◆ **DIRECTIONS**:
Filter out all lines without the word "green" from the data below, please, and copy the rest.
-- Opening Marker --
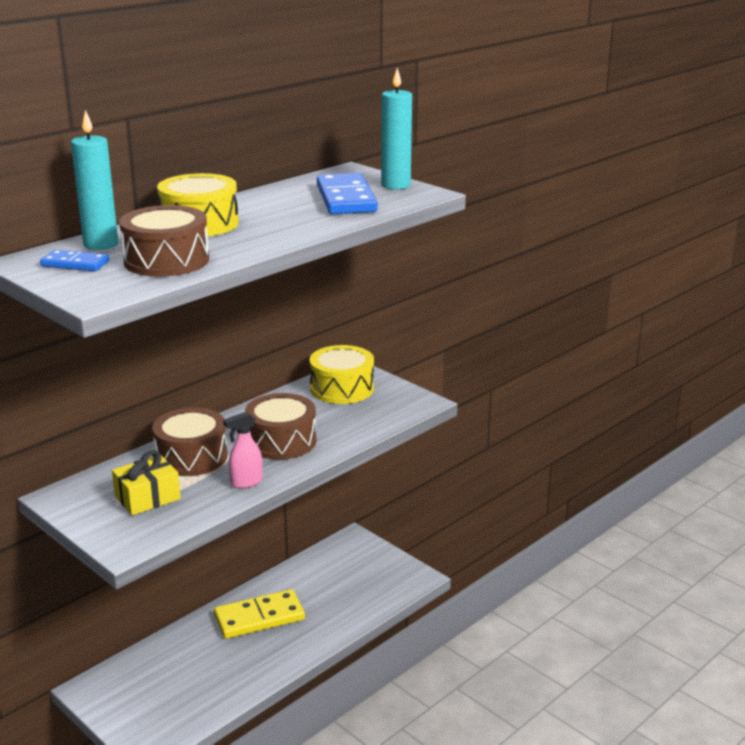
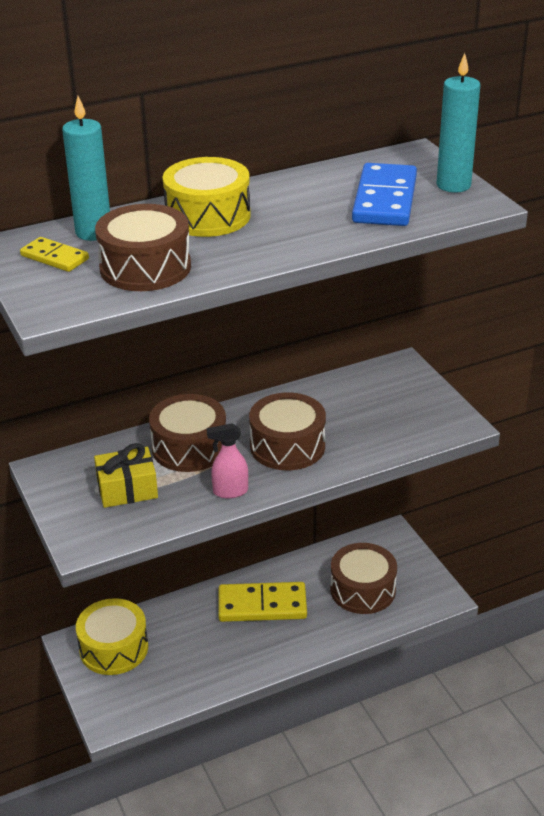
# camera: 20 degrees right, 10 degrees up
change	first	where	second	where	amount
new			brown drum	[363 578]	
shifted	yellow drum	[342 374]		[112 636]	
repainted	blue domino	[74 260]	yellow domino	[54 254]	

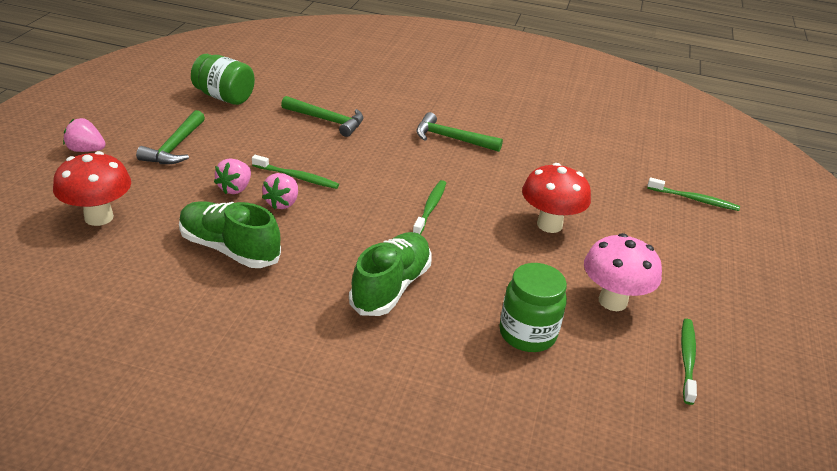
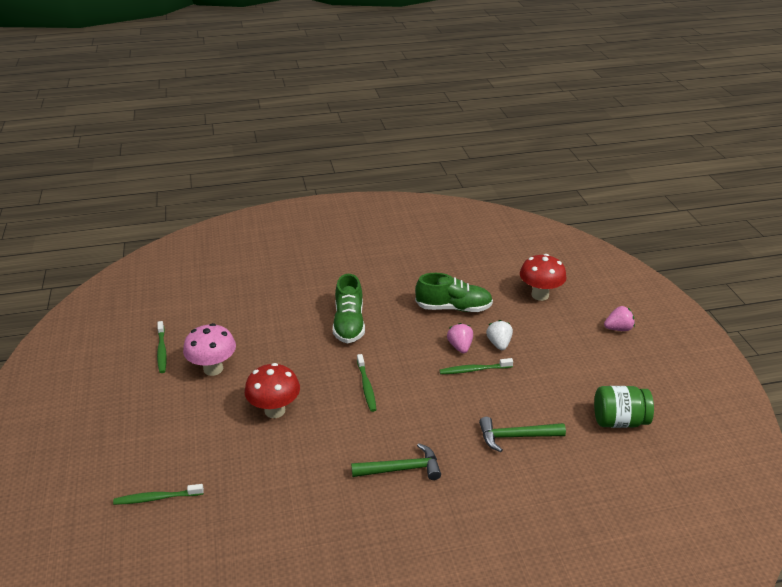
# camera: 155 degrees right, 0 degrees up
change	first	where	second	where	amount
gone	green hammer	[170 137]			
gone	green jar	[533 307]			
repainted	pink strawberry	[232 176]	white strawberry	[499 335]	

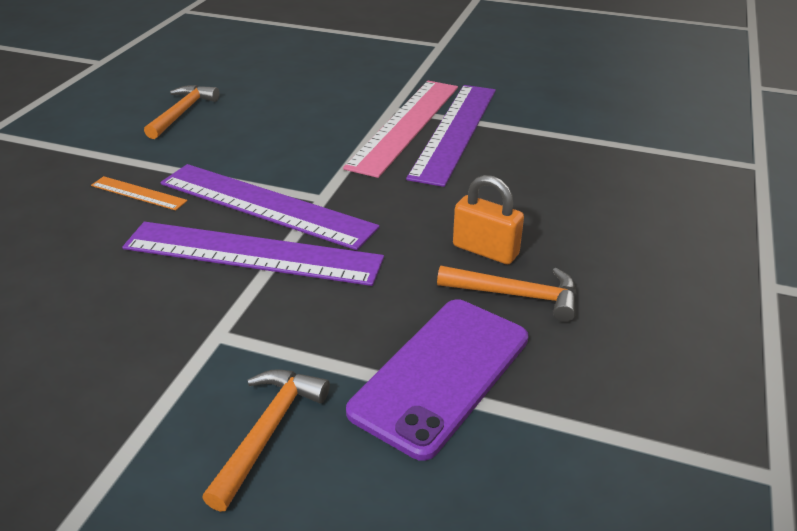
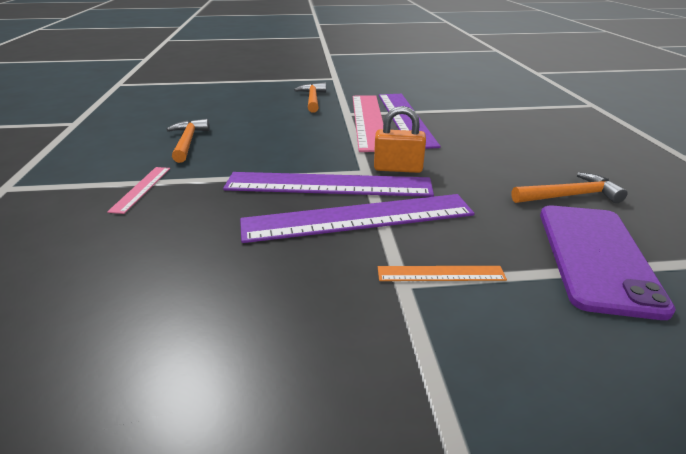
# camera: 25 degrees left, 5 degrees down
change	first	where	second	where	amount
new			pink ruler	[138 190]	
shifted	orange ruler	[139 193]		[442 273]	
shifted	orange hammer	[266 440]		[310 98]	
shifted	orange padlock	[488 219]		[400 139]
-- Closing Marker --
◆ **YOUR RESPONSE**:
gone	green hammer	[170 137]			
gone	green jar	[533 307]			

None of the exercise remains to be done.